*** Recorded data Section Begins ***
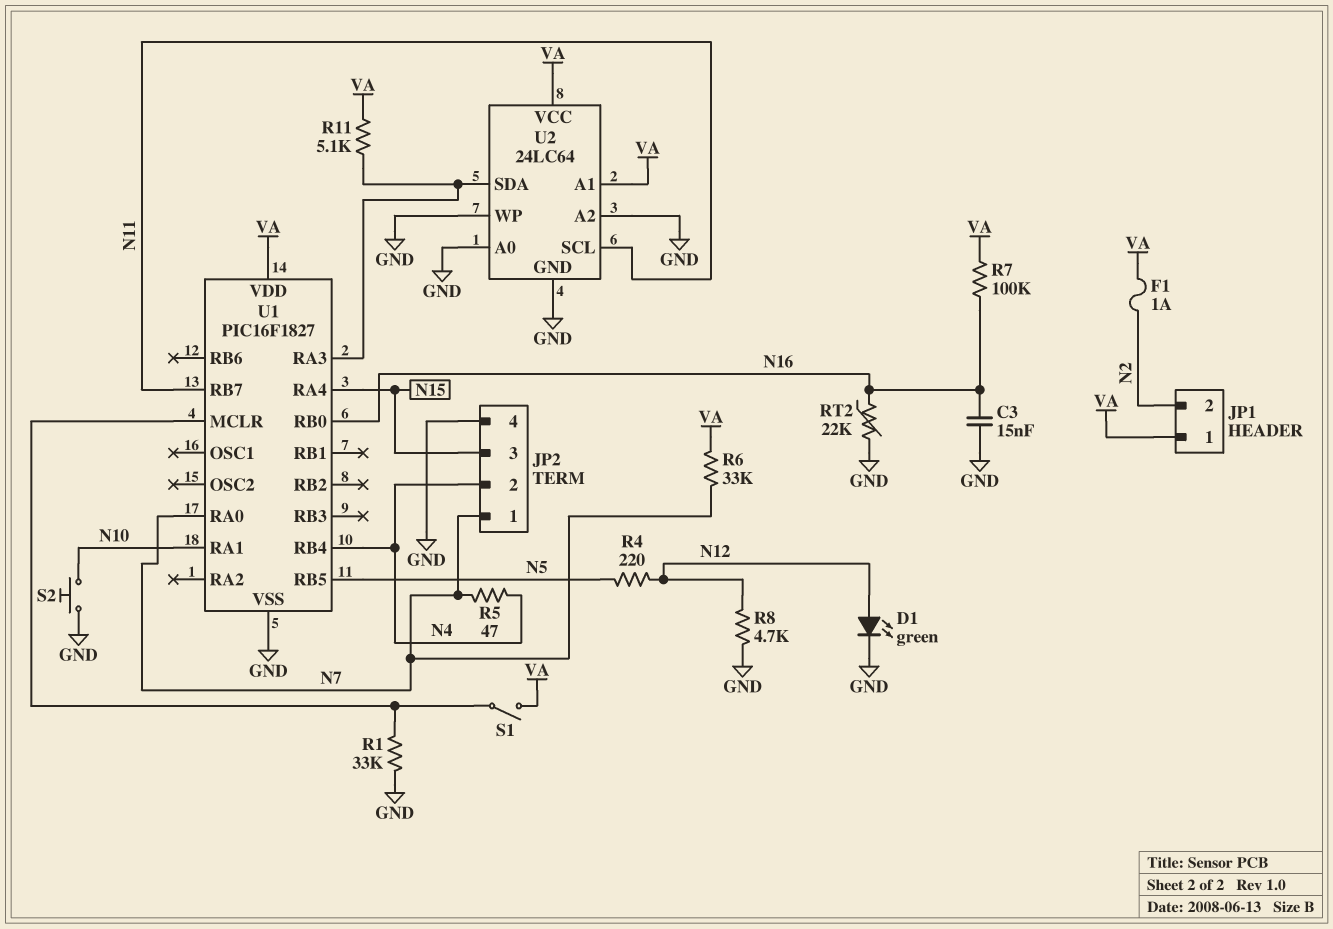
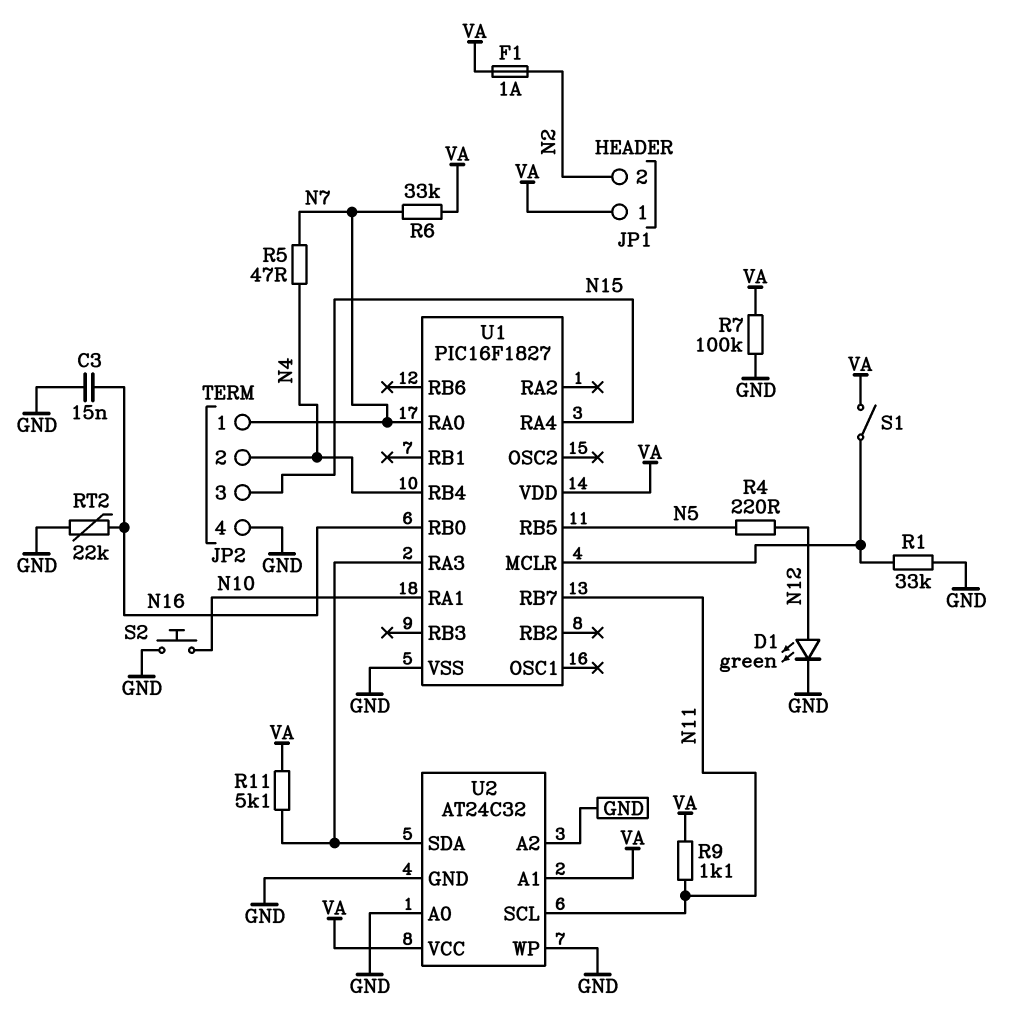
R7: 100k (N16, VA) -> 100k (GND, VA)
R8: 4.7k (GND, N12) -> none
R9: none -> 1.1k (N11, VA)
U2: 24LC64 -> AT24C32

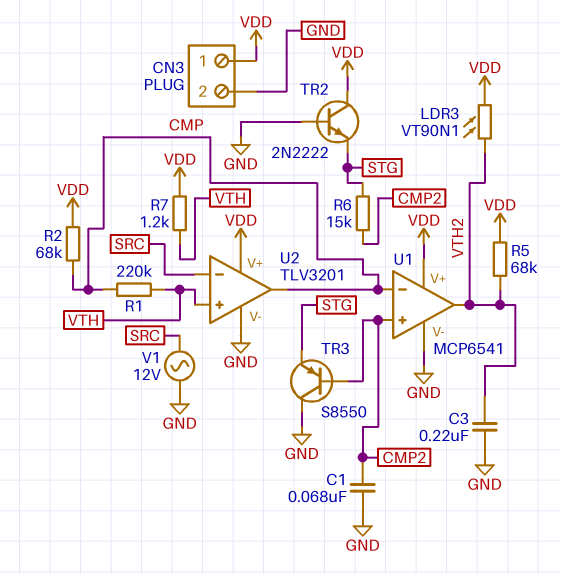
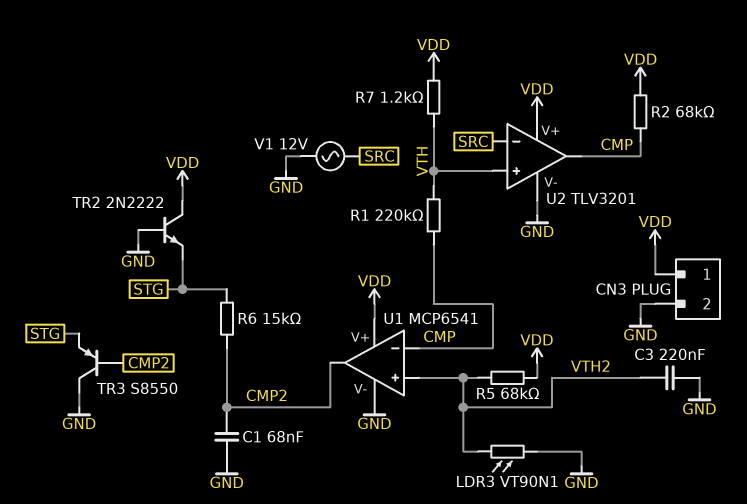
LDR3: VT90N1 (VDD, VTH2) -> VT90N1 (GND, VTH2)
U1 pin in+: CMP2 -> VTH2
U1 pin out: VTH2 -> CMP2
*** Recorded data Section Ends ***
Starting at the line with "R8: 4.7k (GND, N12) -> none", reproduce exactly each line through the end of the entries, including the first and the last, and skip the pictures.

-- Output for this task --
R8: 4.7k (GND, N12) -> none
R9: none -> 1.1k (N11, VA)
U2: 24LC64 -> AT24C32

LDR3: VT90N1 (VDD, VTH2) -> VT90N1 (GND, VTH2)
U1 pin in+: CMP2 -> VTH2
U1 pin out: VTH2 -> CMP2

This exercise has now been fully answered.